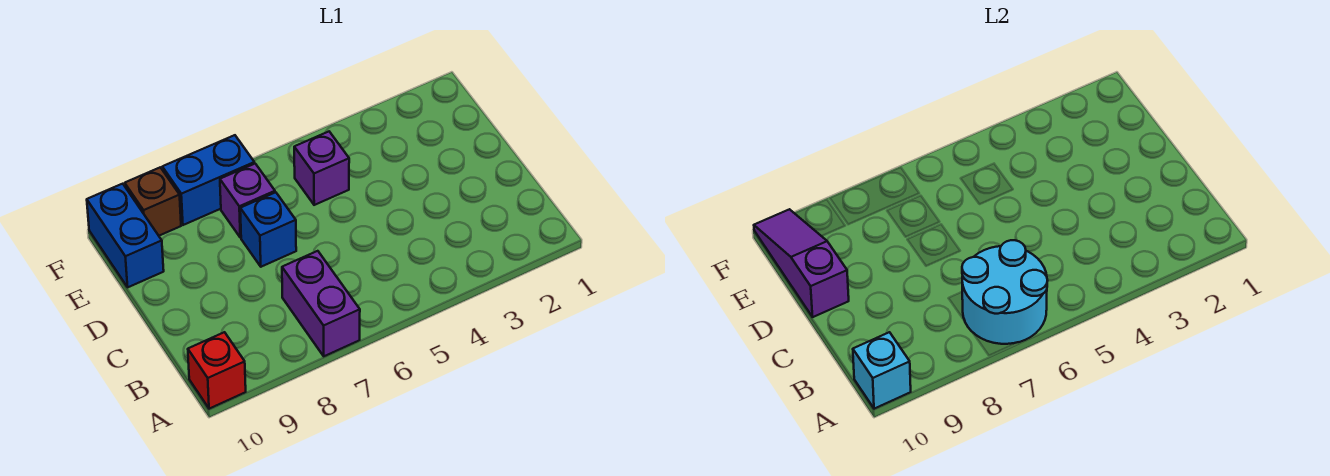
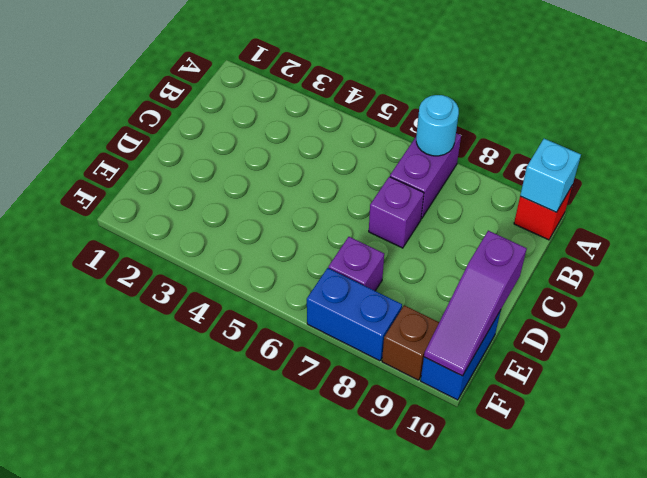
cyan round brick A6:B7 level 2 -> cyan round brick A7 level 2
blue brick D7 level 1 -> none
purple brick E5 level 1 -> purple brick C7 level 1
------------------------------------
WORK TO COMPLETE: Reproduce the data above word for word, but leave the images out.

ANSWER BOX:
cyan round brick A6:B7 level 2 -> cyan round brick A7 level 2
blue brick D7 level 1 -> none
purple brick E5 level 1 -> purple brick C7 level 1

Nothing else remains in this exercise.